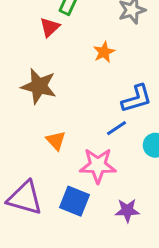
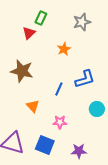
blue line: (116, 128) -> (59, 89), moved, turned -32
pink star: (98, 165) -> (60, 122), size x0.6

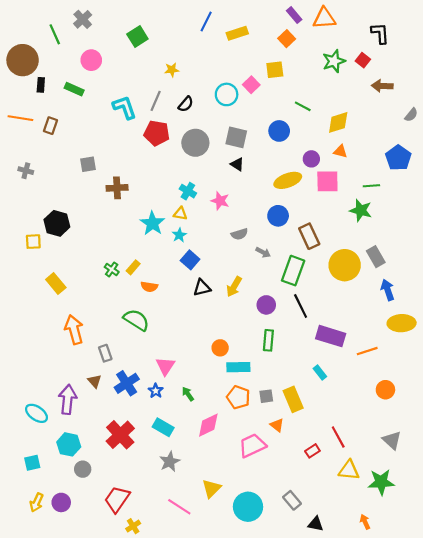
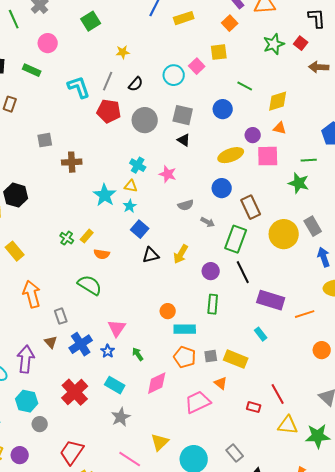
yellow rectangle: (293, 399) -> (236, 359), turned -45
red rectangle: (312, 451) -> (254, 407), turned 48

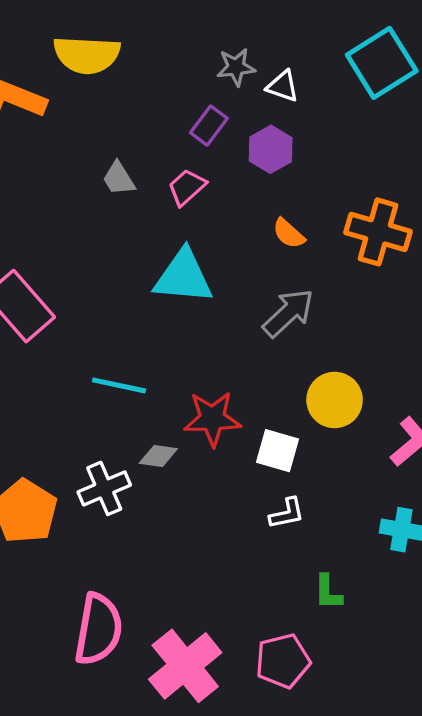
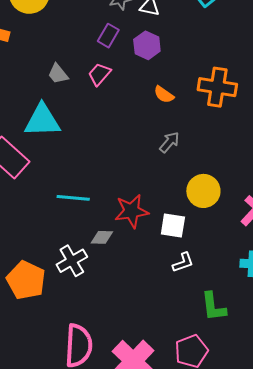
cyan triangle: (183, 277) -> (42, 120), moved
gray arrow: (288, 313) -> (169, 142), size x0.7
green L-shape: (328, 592) -> (213, 307), size x1.4

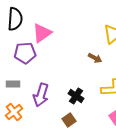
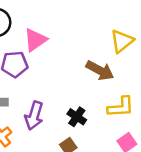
brown arrow: (95, 58) -> (100, 70), size x1.6

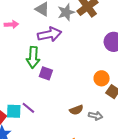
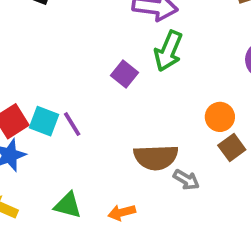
green arrow: (33, 57) -> (168, 51), moved
brown semicircle: (76, 110) -> (156, 157), size x1.6

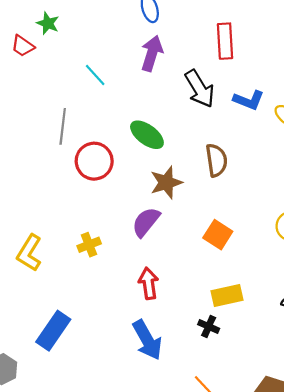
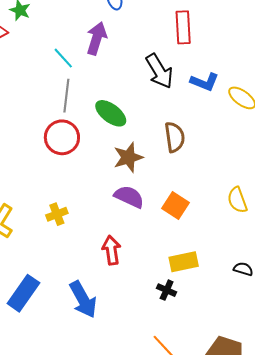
purple arrow: (152, 53) -> (96, 38), moved
gray line: (63, 126) -> (66, 96), moved
purple semicircle: (146, 222) -> (129, 197), moved, turned 76
blue arrow: (147, 340) -> (83, 299), moved

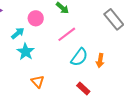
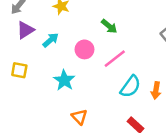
pink circle: (36, 18) -> (85, 49), moved
cyan arrow: (18, 33) -> (51, 40), moved

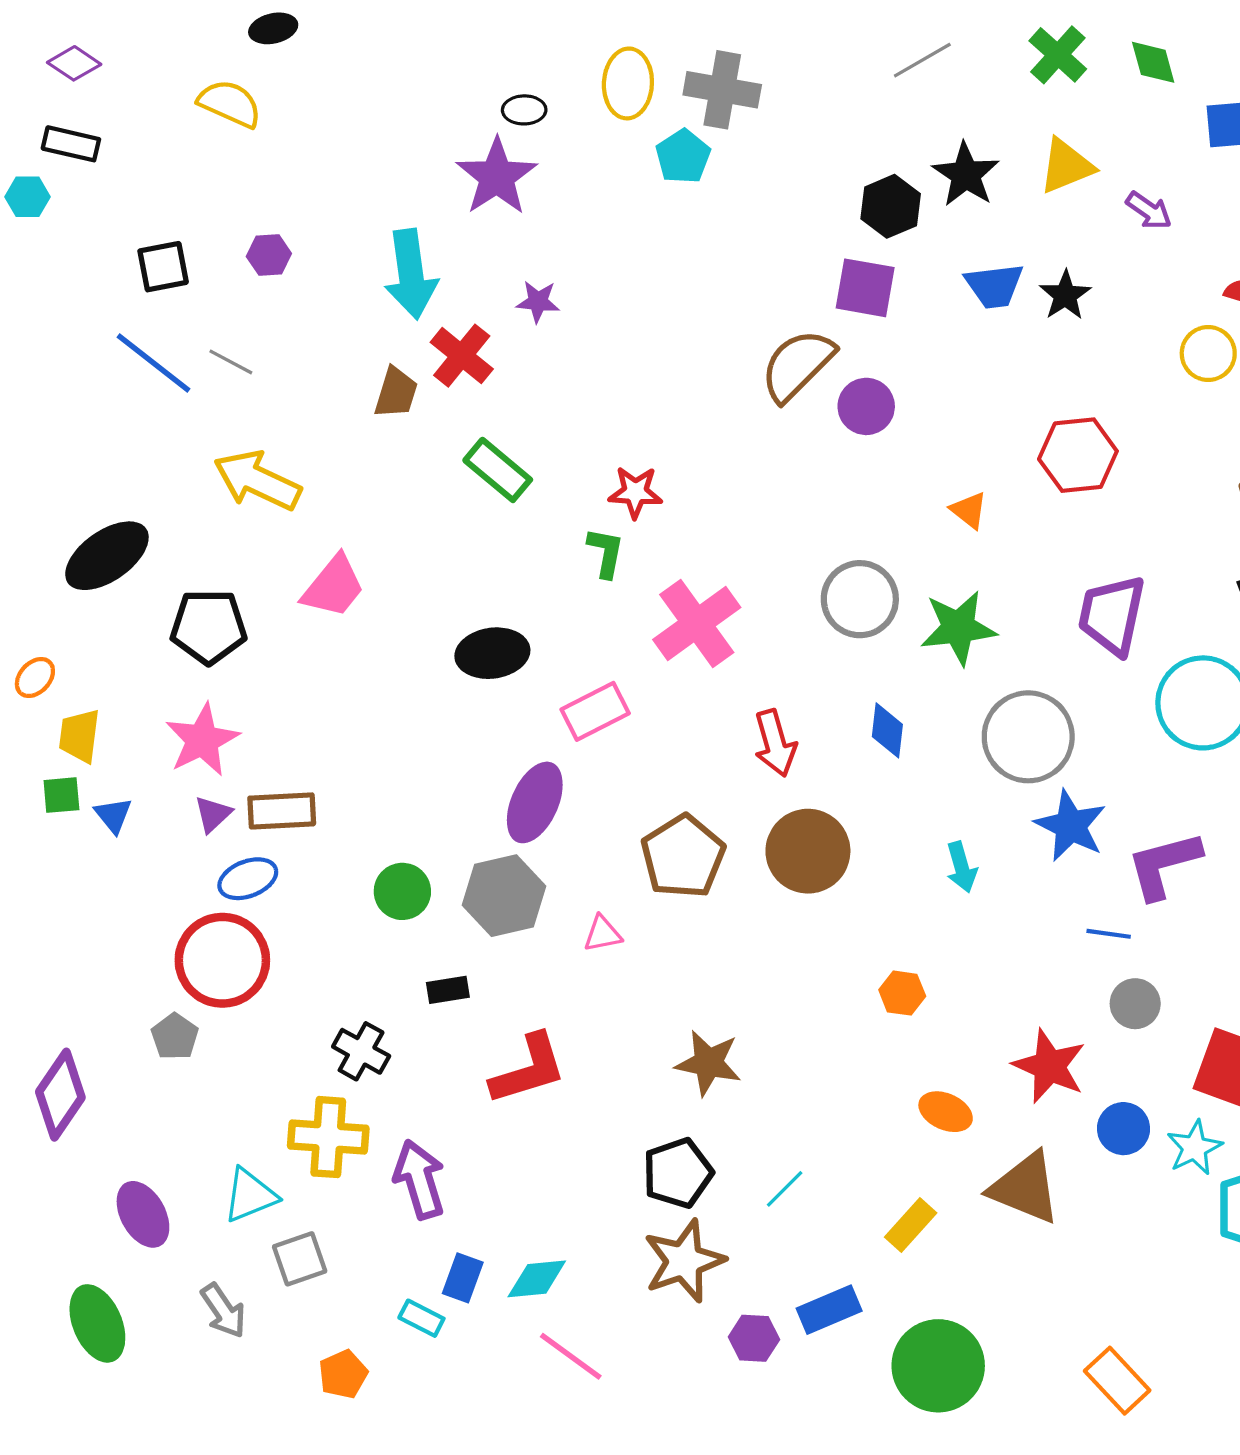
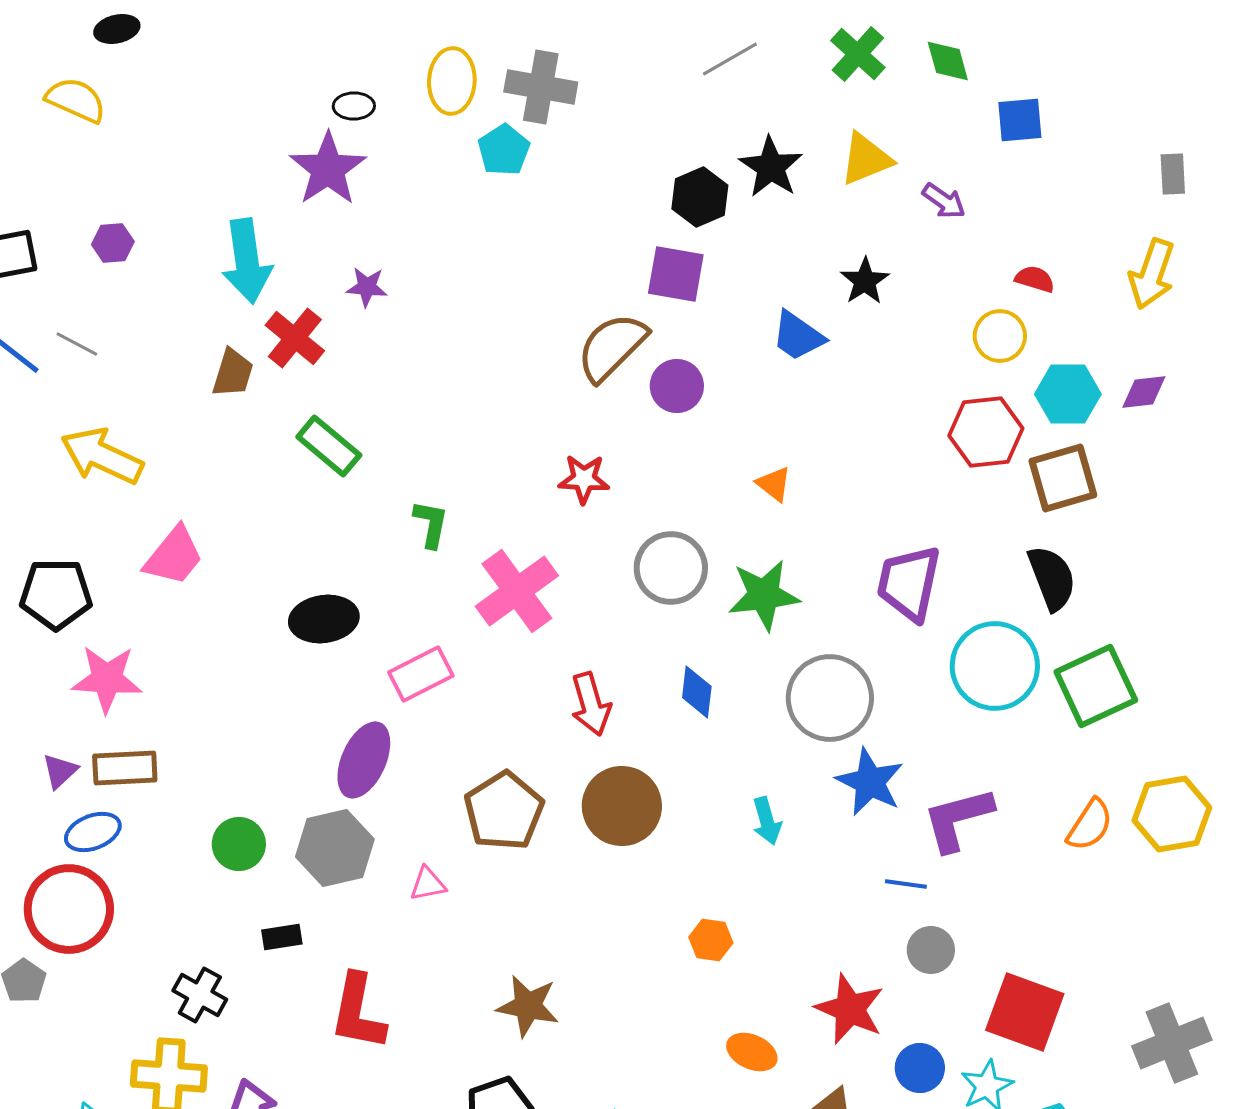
blue trapezoid: (994, 286) -> (798, 336), moved, turned 42
red hexagon: (1078, 455) -> (986, 432), moved
red star: (635, 492) -> (584, 479), moved
pink star: (202, 740) -> (107, 679), moved, turned 30
red L-shape: (528, 1069) -> (358, 1012), turned 118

-----

-- WHAT YOU WILL DO --
Write out word for word every line from the one containing "pink star: (202, 740)" through the last line of the data, and no other line.

-- OUTPUT FOR THIS TASK --
pink star: (202, 740) -> (107, 679), moved, turned 30
red L-shape: (528, 1069) -> (358, 1012), turned 118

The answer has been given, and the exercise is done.